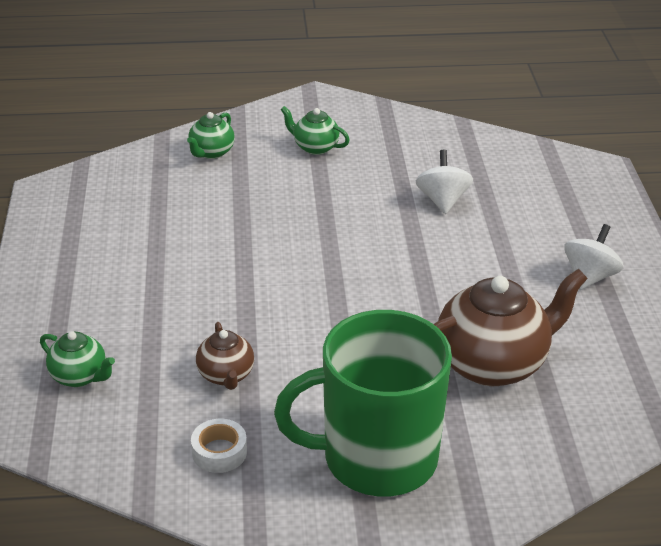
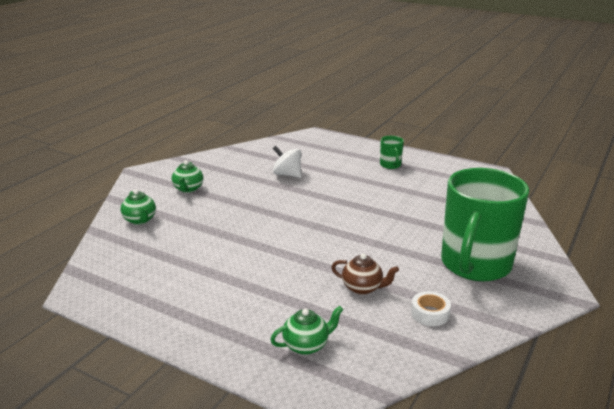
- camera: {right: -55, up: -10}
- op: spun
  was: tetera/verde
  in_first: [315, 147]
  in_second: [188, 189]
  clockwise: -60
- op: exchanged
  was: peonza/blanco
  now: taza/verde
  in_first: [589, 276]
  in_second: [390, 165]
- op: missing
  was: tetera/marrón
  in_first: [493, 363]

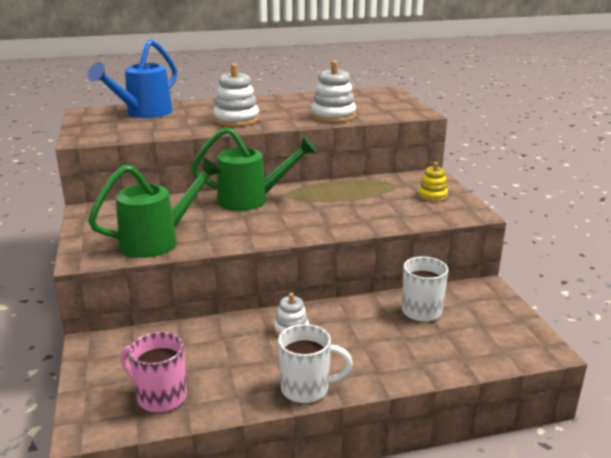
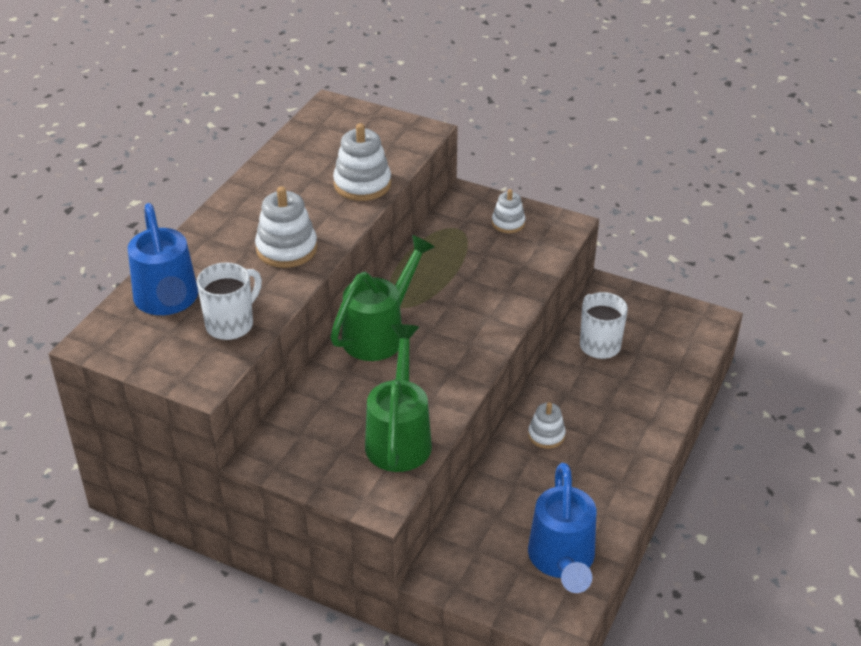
- camera: {right: -50, up: 15}
- op: relocated
  was: taza/blanco
  in_first: [307, 389]
  in_second: [231, 324]
- op: colour
  was: juguete apilable/amarillo
  now: juguete apilable/blanco
  in_first: [432, 196]
  in_second: [508, 223]
- op: exchanged
  was: taza/rosa
  now: regadera/azul
  in_first: [160, 397]
  in_second: [562, 562]

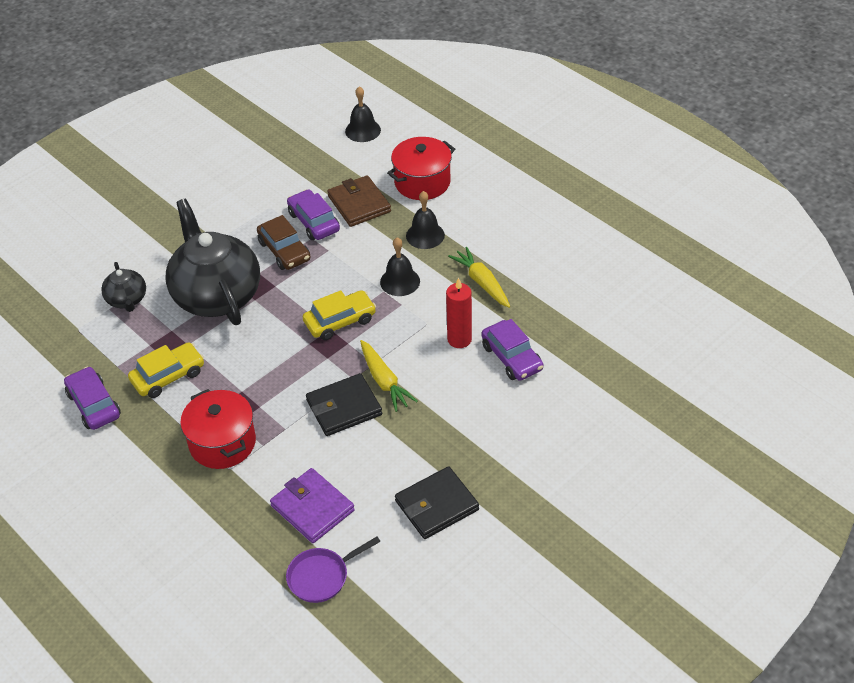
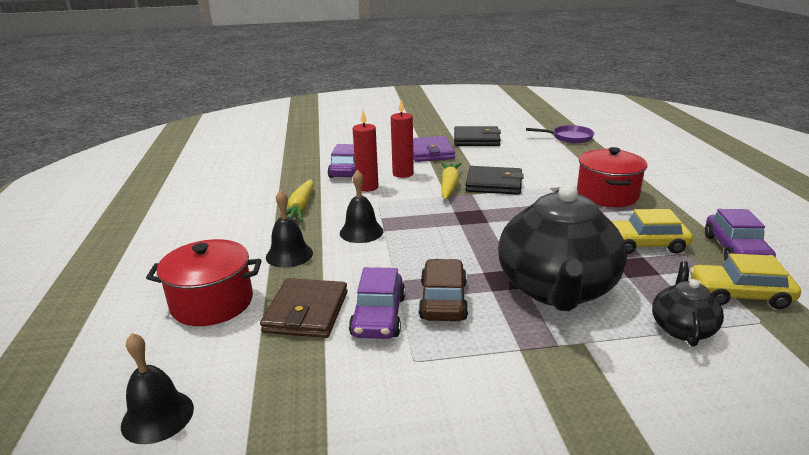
- camera: {right: -145, up: -20}
- op: appeared
  now: vela/rojo
  in_second: [403, 174]
- op: relocated
  was: cartera/morado
  in_first: [312, 508]
  in_second: [430, 152]
- op: relocated
  was: coche/amarillo
  in_first: [340, 321]
  in_second: [739, 295]

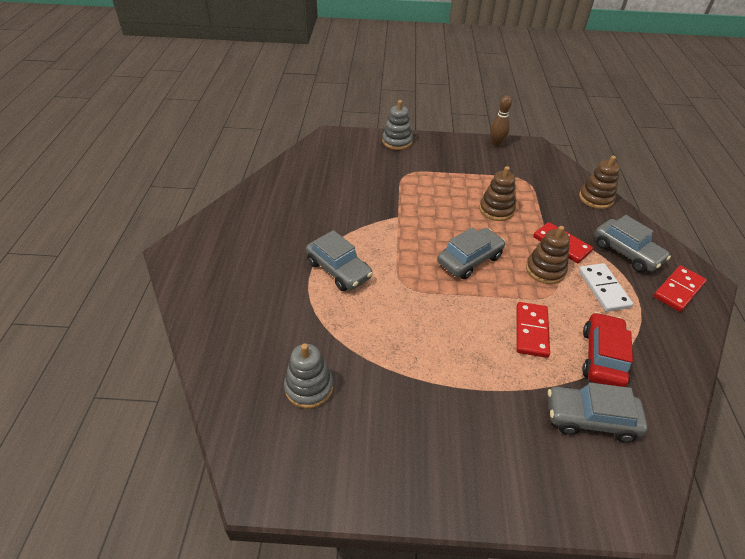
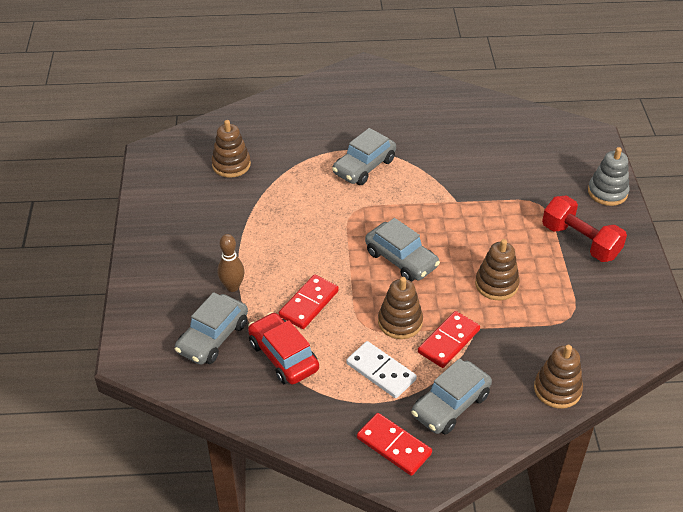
- camera: {right: 85, up: 0}
- op: spun
  was: coche/gris
  in_first: [590, 418]
  in_second: [213, 337]
  clockwise: -150
- op: colour
  was: juguete apilable/gris
  now: juguete apilable/marrón
  in_first: [309, 387]
  in_second: [231, 165]
- op: relocated
  was: bolo/marrón
  in_first: [496, 143]
  in_second: [232, 287]
- op: spun
  was: coche/rojo
  in_first: [602, 357]
  in_second: [283, 356]
  clockwise: -135
- op: spun
  was: ficha de dominó/rojo
  in_first: [531, 331]
  in_second: [309, 304]
  clockwise: -60
- op: spun
  was: ficha de dominó/blanco
  in_first: [603, 289]
  in_second: [381, 372]
  clockwise: 60
- op: appeared
  now: mancuerna/rojo
  in_second: [580, 241]

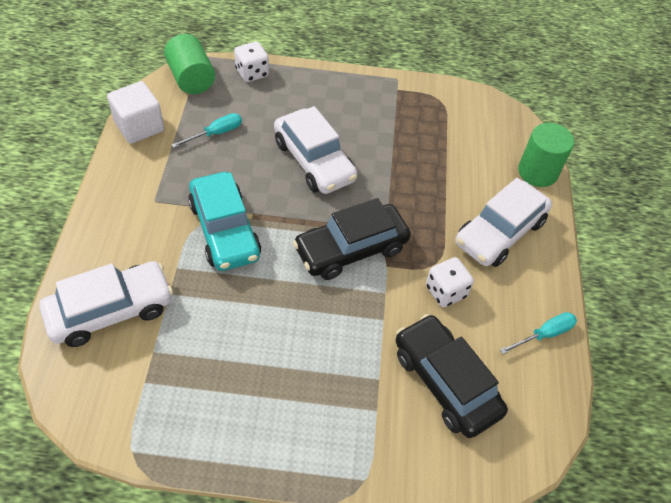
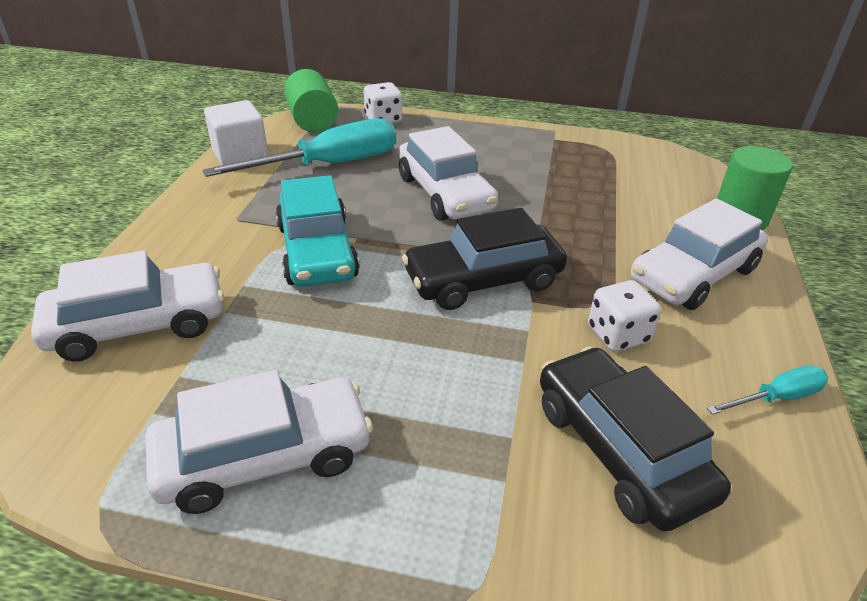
- camera: {right: 10, up: -15}
- op: appeared
  now: coche/blanco
  in_second: [264, 457]
- op: size
  was: destornillador/turquesa
  in_first: [216, 133]
  in_second: [329, 165]
  ratio: 2.09

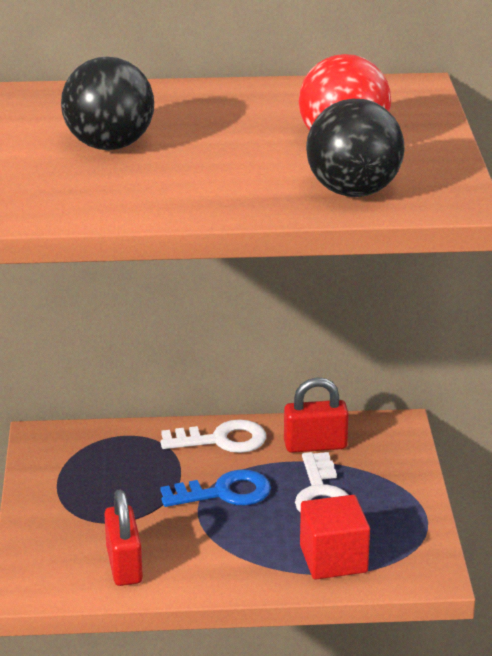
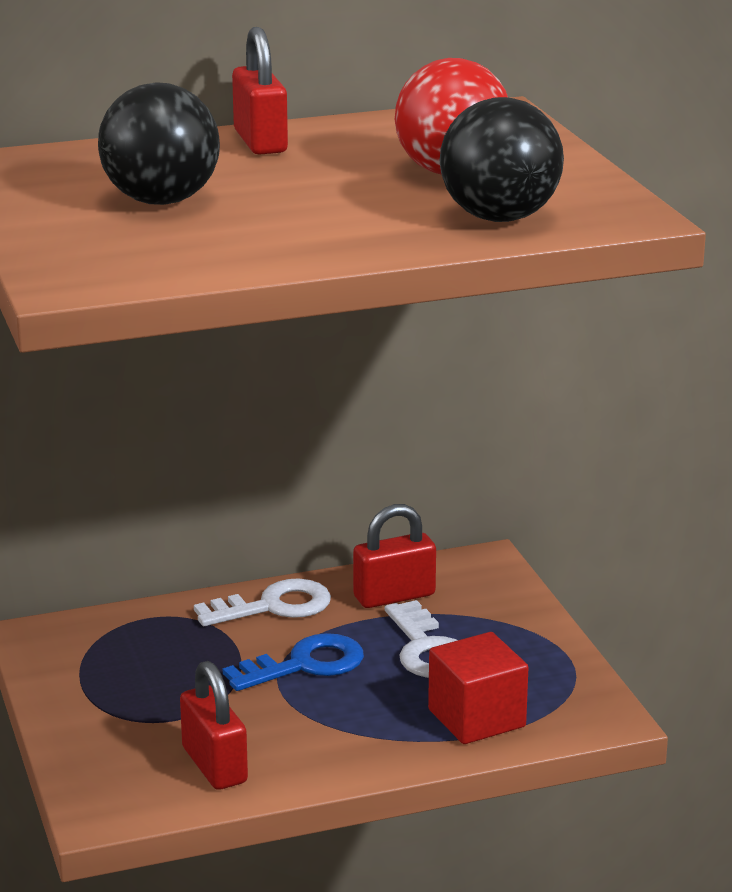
- camera: {right: -15, up: -5}
- op: appeared
  now: candado/rojo
  in_second: [260, 142]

##########

**Required work:**
What lines above contain the word "rojo"? Please copy each one.

**Completed task:**
  now: vela/rojo
  was: coche/rojo
  was: ficha de dominó/rojo
  now: mancuerna/rojo
  now: candado/rojo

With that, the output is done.